Start of Task inputs

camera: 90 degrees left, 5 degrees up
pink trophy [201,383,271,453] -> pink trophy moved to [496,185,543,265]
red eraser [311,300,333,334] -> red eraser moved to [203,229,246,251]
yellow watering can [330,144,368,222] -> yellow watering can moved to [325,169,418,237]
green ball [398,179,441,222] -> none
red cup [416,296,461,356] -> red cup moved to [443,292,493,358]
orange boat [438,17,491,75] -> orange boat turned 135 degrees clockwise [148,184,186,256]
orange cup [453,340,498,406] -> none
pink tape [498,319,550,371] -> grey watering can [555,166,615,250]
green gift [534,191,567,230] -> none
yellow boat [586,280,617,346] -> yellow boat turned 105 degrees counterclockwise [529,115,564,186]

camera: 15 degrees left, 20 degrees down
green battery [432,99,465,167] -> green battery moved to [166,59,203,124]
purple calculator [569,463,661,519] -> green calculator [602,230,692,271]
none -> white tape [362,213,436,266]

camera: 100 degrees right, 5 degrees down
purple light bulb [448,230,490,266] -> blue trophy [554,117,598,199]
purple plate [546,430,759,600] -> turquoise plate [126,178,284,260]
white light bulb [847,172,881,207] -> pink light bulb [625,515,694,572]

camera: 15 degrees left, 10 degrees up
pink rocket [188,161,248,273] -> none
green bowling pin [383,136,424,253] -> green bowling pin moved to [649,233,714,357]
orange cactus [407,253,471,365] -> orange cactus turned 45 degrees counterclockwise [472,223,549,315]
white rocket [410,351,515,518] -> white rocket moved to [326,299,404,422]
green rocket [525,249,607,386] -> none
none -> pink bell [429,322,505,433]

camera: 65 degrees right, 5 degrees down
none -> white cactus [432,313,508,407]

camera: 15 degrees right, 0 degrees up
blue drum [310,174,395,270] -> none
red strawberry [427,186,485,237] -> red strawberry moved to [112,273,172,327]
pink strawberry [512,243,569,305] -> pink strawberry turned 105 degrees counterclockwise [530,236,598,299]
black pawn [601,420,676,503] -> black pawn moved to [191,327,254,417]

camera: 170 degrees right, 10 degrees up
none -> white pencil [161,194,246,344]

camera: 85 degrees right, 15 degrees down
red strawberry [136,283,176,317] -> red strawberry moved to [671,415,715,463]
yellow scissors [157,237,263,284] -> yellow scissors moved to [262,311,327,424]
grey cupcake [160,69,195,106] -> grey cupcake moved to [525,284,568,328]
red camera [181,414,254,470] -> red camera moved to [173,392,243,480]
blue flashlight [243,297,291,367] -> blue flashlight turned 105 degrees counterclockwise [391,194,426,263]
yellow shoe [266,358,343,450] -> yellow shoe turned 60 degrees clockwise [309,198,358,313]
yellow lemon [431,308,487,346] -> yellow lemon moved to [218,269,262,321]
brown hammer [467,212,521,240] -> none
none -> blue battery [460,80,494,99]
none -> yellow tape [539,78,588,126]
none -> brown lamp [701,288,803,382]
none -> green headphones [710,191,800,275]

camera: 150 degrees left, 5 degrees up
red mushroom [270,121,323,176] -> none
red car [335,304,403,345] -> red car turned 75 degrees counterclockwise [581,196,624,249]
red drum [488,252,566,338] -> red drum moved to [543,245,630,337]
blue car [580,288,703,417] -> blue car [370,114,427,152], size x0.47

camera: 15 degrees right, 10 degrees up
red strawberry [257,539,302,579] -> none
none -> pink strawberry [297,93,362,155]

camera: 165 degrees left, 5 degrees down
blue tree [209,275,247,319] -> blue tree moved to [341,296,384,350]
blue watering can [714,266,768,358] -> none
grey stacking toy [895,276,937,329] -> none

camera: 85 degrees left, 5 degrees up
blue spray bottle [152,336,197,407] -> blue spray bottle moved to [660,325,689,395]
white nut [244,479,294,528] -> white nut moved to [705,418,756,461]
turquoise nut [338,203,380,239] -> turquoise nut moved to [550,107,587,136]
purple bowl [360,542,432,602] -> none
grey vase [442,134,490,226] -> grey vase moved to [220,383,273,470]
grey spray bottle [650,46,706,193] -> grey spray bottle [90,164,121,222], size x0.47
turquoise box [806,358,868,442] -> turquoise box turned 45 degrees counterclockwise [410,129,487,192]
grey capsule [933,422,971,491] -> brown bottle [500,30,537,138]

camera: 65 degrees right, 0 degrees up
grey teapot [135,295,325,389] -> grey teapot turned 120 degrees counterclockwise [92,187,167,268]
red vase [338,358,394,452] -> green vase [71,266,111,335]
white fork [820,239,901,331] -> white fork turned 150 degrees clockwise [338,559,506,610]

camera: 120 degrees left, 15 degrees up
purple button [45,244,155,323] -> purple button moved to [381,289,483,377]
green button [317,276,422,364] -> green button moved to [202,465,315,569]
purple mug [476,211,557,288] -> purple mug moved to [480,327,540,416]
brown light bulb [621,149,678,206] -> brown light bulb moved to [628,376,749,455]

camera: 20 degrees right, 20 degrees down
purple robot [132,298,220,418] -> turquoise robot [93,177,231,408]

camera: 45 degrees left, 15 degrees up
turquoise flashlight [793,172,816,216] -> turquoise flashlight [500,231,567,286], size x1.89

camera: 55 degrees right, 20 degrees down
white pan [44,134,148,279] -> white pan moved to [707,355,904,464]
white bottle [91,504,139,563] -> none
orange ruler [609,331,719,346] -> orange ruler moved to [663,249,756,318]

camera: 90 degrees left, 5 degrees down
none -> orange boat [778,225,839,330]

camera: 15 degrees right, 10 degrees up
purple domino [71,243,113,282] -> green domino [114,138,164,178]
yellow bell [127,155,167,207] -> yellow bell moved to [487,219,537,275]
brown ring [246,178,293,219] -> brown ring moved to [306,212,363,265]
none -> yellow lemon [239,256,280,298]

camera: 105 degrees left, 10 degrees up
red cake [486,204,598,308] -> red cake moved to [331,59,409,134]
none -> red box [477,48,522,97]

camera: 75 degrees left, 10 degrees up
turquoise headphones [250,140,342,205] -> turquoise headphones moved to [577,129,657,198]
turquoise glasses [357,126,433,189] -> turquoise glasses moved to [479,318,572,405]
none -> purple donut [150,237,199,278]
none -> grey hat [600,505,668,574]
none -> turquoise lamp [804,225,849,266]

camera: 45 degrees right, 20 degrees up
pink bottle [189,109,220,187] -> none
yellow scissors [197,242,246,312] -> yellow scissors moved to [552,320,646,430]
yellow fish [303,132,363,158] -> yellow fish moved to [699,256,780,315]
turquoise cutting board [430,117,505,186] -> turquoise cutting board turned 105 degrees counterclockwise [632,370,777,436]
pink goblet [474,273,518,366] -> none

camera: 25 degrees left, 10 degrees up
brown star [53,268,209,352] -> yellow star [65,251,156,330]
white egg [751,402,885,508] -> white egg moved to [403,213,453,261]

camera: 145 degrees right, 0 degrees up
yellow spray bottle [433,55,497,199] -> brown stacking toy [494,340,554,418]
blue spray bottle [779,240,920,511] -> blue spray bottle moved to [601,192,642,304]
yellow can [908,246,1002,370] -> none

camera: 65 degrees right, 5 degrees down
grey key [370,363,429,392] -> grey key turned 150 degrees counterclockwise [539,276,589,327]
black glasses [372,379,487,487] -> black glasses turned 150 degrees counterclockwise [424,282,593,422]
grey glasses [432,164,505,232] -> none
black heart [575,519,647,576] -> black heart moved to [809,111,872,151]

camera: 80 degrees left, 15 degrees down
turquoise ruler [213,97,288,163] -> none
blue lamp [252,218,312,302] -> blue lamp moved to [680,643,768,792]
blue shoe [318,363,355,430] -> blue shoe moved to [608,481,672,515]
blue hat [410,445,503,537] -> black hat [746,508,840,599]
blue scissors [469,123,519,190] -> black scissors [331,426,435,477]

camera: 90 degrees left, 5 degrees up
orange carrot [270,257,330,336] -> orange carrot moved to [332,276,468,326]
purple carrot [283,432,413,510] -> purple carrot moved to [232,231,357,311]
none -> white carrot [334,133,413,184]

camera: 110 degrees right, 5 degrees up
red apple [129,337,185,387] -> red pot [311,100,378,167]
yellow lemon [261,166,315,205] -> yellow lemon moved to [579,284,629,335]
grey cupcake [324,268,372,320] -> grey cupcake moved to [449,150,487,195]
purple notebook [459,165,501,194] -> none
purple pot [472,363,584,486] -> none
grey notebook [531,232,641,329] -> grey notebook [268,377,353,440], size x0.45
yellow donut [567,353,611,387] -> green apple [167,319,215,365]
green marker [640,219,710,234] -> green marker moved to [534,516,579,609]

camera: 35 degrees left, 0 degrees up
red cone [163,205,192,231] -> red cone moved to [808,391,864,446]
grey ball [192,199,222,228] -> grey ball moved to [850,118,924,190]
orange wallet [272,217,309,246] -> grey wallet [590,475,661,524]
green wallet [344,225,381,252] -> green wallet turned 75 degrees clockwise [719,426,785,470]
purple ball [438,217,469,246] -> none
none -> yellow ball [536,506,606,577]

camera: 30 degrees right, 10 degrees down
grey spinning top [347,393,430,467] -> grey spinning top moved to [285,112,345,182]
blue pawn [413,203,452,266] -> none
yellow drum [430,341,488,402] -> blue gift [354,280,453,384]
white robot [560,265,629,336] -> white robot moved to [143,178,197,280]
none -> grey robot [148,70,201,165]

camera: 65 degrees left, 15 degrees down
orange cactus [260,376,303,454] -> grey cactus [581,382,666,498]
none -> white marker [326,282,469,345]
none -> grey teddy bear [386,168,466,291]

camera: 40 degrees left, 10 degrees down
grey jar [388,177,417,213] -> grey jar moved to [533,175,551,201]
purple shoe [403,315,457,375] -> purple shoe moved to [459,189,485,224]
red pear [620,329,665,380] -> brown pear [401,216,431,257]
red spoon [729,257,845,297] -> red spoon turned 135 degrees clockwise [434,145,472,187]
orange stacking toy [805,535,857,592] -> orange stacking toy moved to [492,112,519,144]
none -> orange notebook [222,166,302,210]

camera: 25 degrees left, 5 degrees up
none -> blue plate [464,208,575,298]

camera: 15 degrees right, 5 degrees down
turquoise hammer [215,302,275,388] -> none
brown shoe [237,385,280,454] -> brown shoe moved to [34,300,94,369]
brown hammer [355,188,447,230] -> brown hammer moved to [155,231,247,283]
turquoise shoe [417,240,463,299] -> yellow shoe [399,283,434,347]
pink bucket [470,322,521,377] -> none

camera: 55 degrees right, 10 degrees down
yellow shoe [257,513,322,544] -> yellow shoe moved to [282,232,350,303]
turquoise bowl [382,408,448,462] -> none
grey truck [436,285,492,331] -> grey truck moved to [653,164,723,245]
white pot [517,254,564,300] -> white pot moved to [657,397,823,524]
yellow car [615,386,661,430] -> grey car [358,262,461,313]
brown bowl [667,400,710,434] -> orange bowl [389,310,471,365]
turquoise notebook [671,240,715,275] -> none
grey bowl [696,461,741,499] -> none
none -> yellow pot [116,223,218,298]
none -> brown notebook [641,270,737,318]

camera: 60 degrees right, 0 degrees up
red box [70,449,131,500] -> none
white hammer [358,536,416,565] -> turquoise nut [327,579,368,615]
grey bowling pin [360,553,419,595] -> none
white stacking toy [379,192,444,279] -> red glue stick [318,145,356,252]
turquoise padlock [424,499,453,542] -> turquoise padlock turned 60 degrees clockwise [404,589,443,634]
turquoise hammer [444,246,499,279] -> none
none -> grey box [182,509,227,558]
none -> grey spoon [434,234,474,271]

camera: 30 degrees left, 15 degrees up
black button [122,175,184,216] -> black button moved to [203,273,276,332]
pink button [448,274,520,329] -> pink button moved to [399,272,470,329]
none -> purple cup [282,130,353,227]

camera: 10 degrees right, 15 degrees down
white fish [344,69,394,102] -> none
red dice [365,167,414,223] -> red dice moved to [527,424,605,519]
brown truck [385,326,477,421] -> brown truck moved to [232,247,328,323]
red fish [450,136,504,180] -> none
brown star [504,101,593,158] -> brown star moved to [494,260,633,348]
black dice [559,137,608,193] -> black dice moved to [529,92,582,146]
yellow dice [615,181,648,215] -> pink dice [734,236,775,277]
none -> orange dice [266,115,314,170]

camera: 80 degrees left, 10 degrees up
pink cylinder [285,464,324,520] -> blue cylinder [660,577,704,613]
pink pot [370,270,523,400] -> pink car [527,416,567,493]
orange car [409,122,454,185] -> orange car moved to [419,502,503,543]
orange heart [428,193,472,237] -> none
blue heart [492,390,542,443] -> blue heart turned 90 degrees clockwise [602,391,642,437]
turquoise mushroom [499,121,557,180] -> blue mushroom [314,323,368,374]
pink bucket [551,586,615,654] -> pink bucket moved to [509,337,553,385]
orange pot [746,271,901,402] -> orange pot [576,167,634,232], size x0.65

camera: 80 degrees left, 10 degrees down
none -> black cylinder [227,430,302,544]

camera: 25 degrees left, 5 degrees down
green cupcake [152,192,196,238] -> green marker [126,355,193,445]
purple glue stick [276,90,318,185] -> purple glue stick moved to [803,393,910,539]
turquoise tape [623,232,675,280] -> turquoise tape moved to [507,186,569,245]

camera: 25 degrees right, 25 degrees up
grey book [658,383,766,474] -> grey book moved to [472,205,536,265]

End of Task inputs

From the records above, transcribe without alteration every line from the one with "white nut [244,479,294,528]" to the one with "green button [317,276,422,364]", inclusive.

(Task solution)
white nut [244,479,294,528] -> white nut moved to [705,418,756,461]
turquoise nut [338,203,380,239] -> turquoise nut moved to [550,107,587,136]
purple bowl [360,542,432,602] -> none
grey vase [442,134,490,226] -> grey vase moved to [220,383,273,470]
grey spray bottle [650,46,706,193] -> grey spray bottle [90,164,121,222], size x0.47
turquoise box [806,358,868,442] -> turquoise box turned 45 degrees counterclockwise [410,129,487,192]
grey capsule [933,422,971,491] -> brown bottle [500,30,537,138]

camera: 65 degrees right, 0 degrees up
grey teapot [135,295,325,389] -> grey teapot turned 120 degrees counterclockwise [92,187,167,268]
red vase [338,358,394,452] -> green vase [71,266,111,335]
white fork [820,239,901,331] -> white fork turned 150 degrees clockwise [338,559,506,610]

camera: 120 degrees left, 15 degrees up
purple button [45,244,155,323] -> purple button moved to [381,289,483,377]
green button [317,276,422,364] -> green button moved to [202,465,315,569]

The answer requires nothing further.